■ **Task brief**
Please reproduce the entries below exactly from the line with "RGB3 pin R: D4 -> A3" through their last line, leaving out any pictures.

Itemized modification records
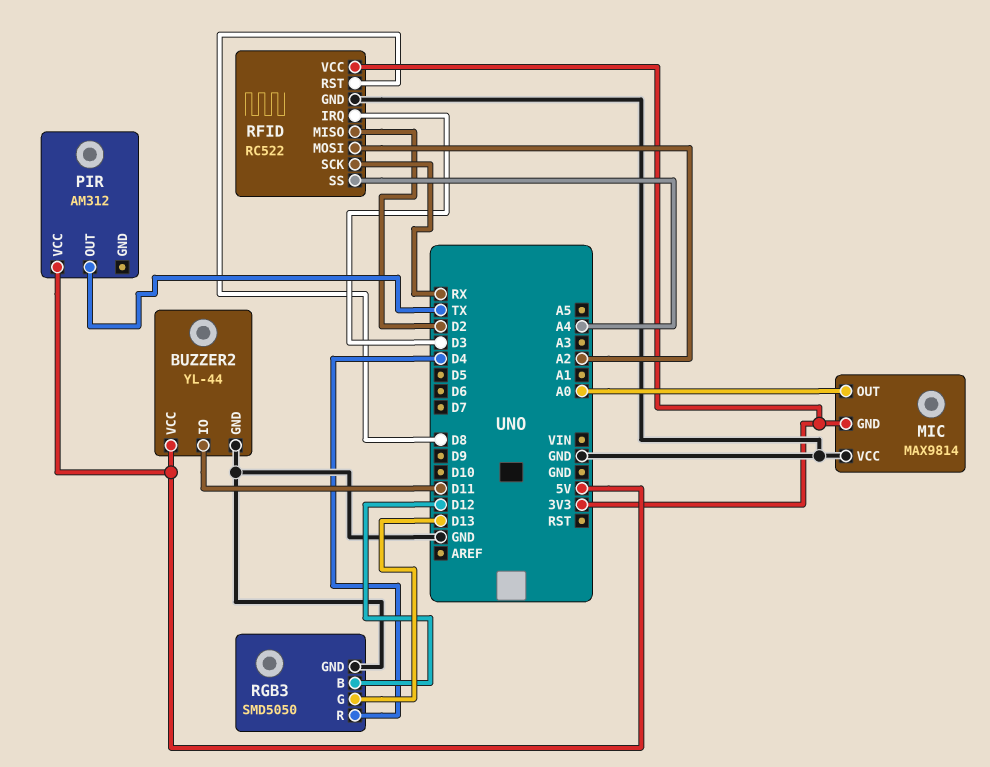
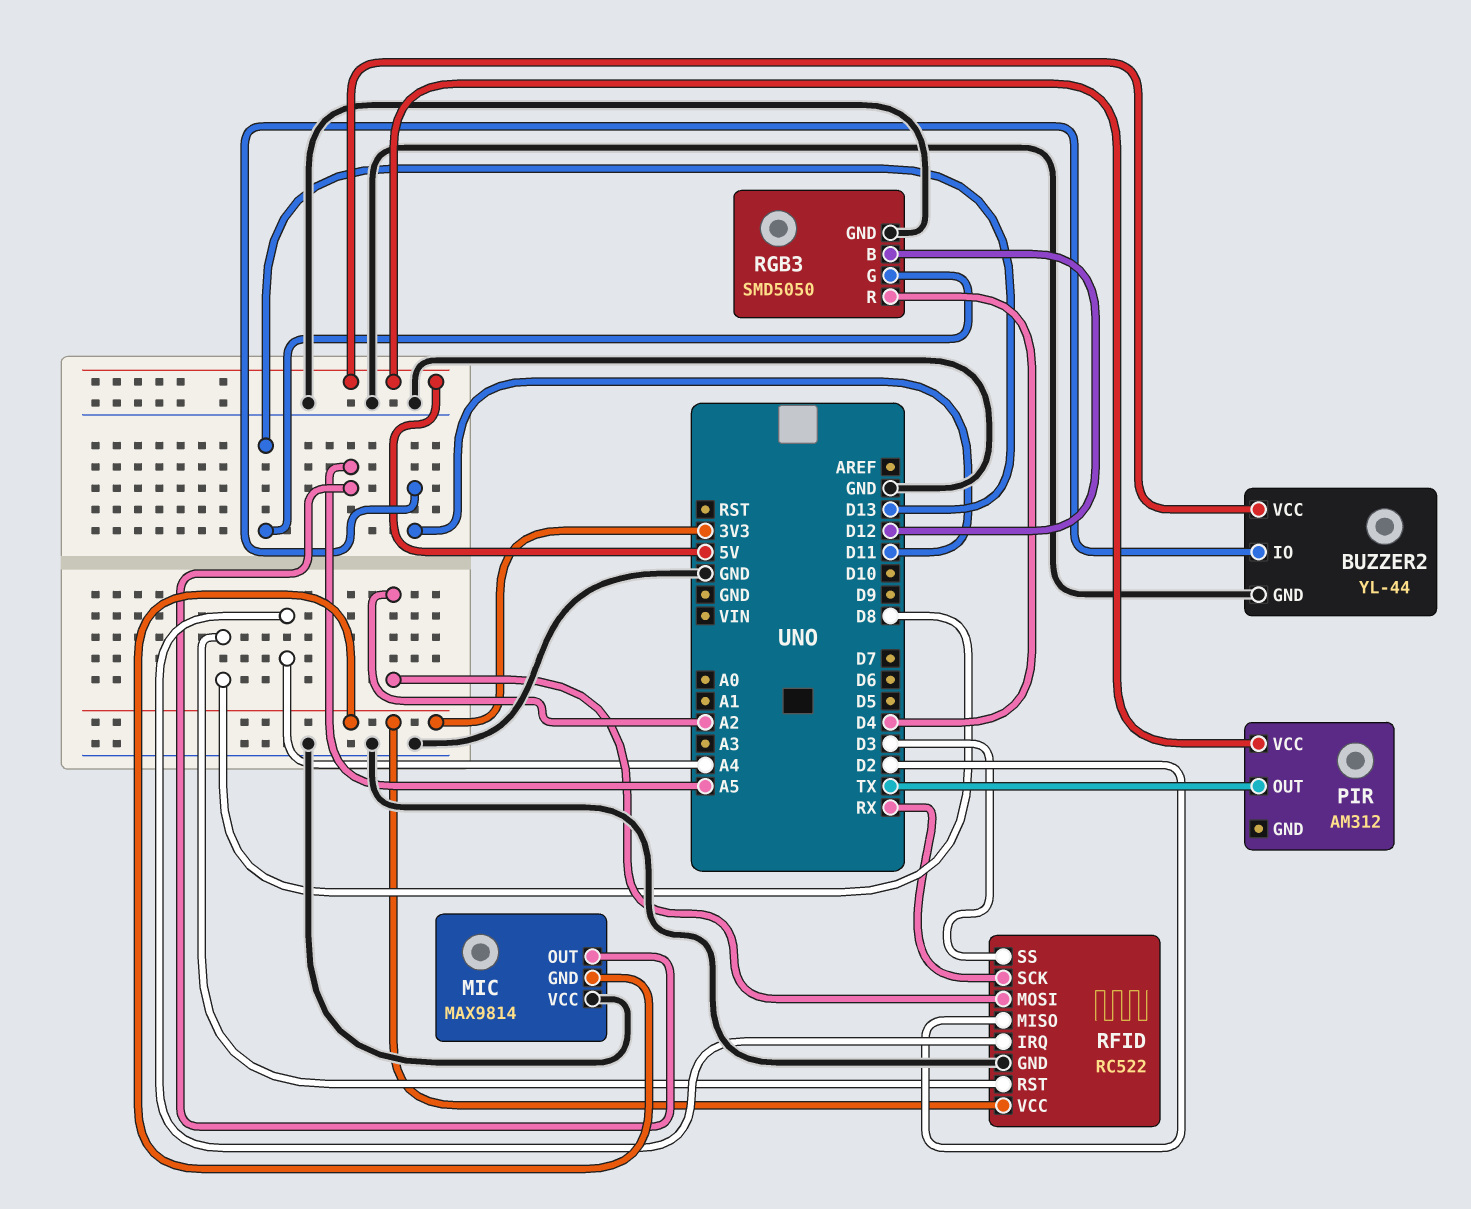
MIC pin OUT: A0 -> A5
RFID pin IRQ: D3 -> A4
RFID pin SS: A4 -> D3

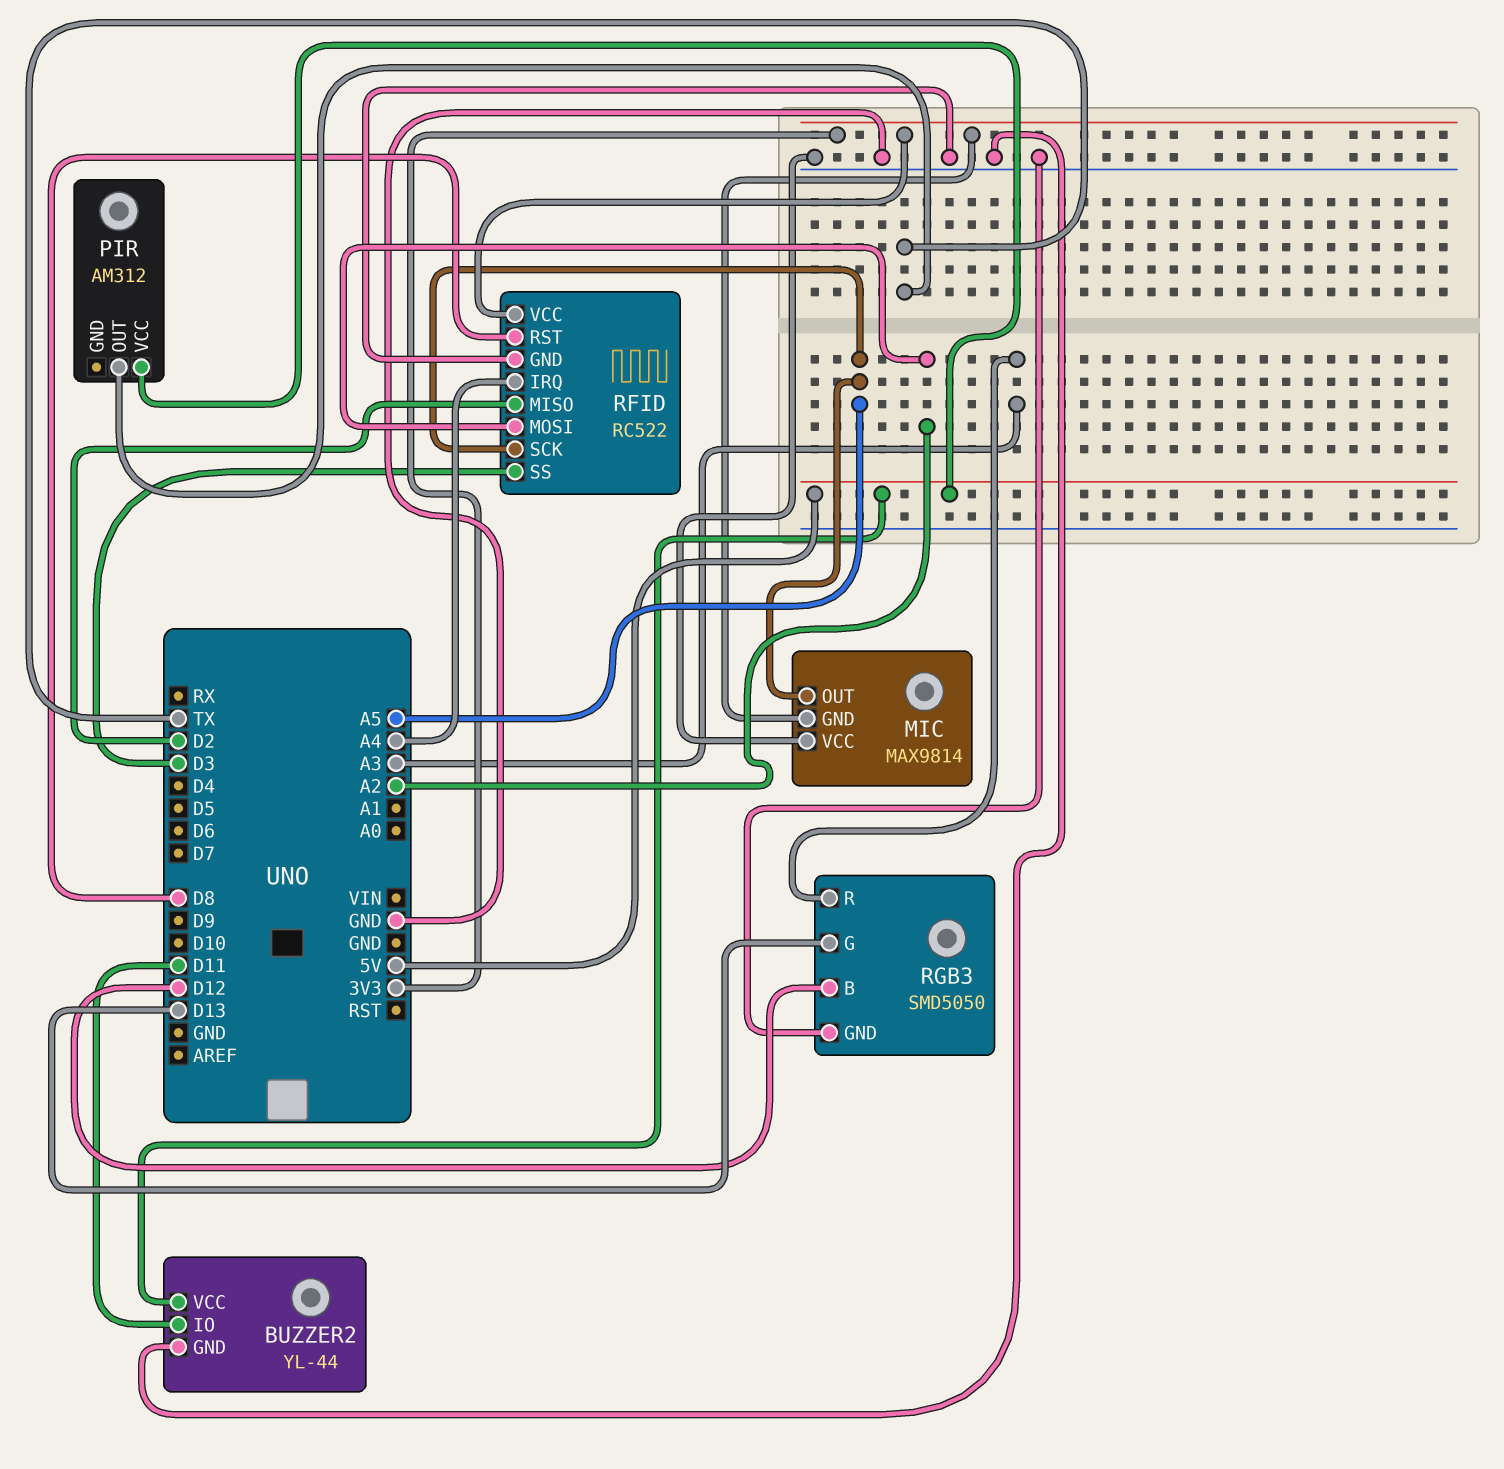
RFID pin SCK: RX -> A5
RGB3 pin R: D4 -> A3

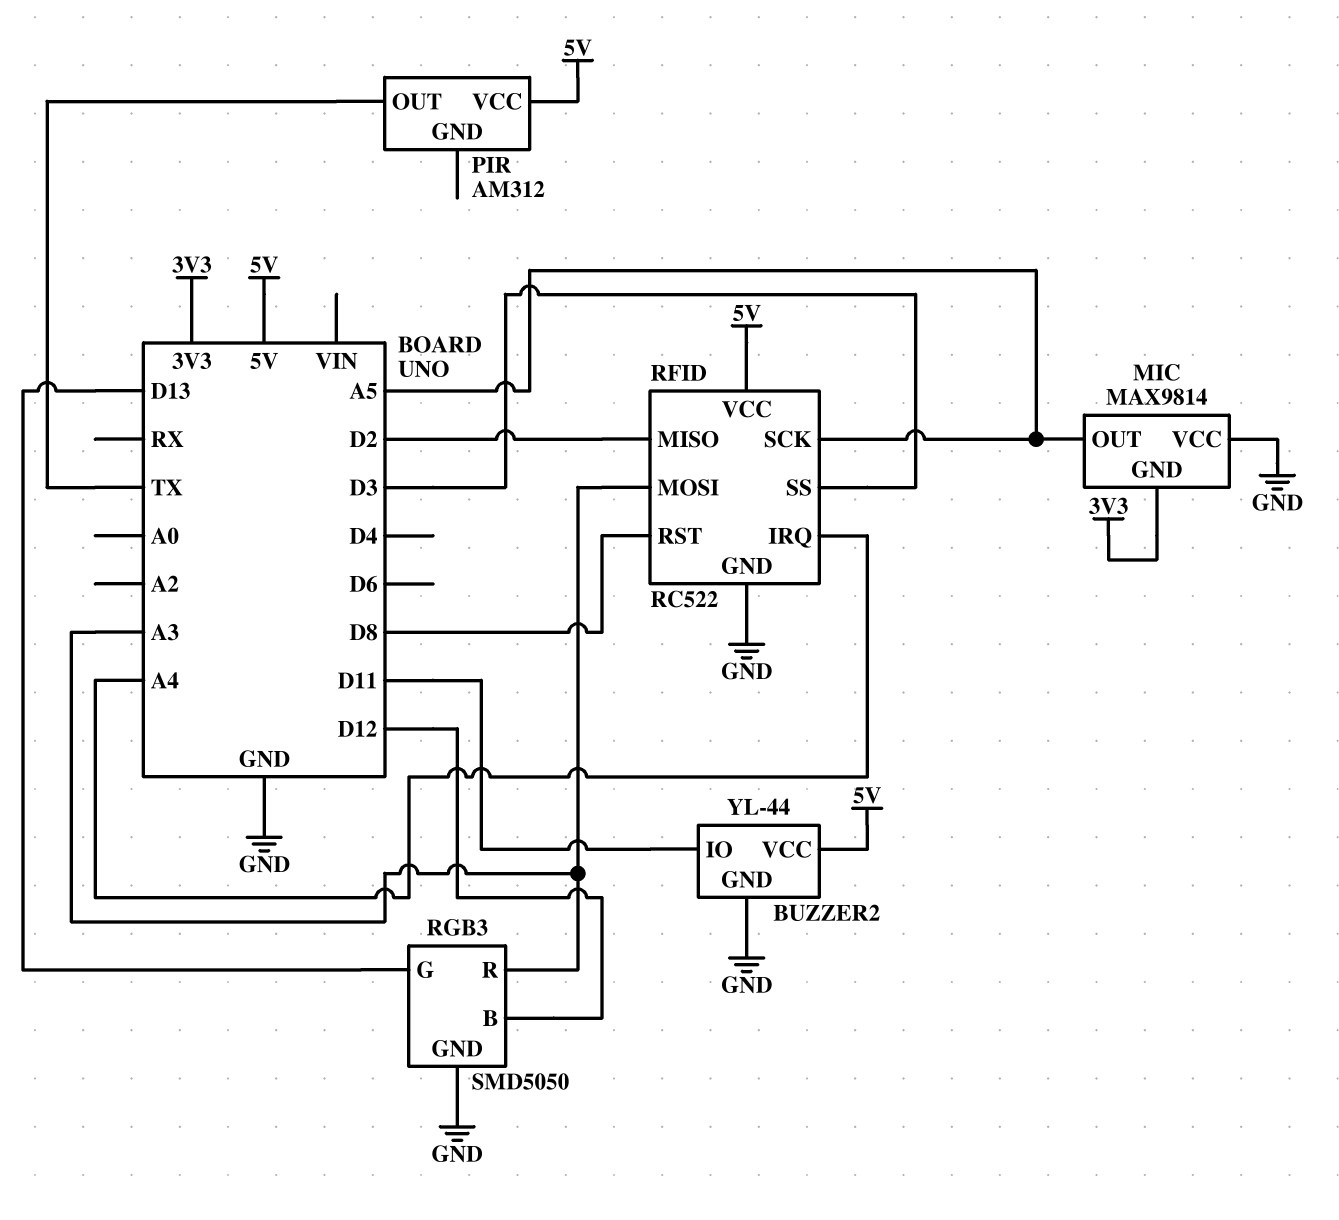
RFID pin MOSI: A2 -> A3
RFID pin VCC: 3V3 -> 5V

■ **Solution for this exercise**
RGB3 pin R: D4 -> A3

RFID pin MOSI: A2 -> A3
RFID pin VCC: 3V3 -> 5V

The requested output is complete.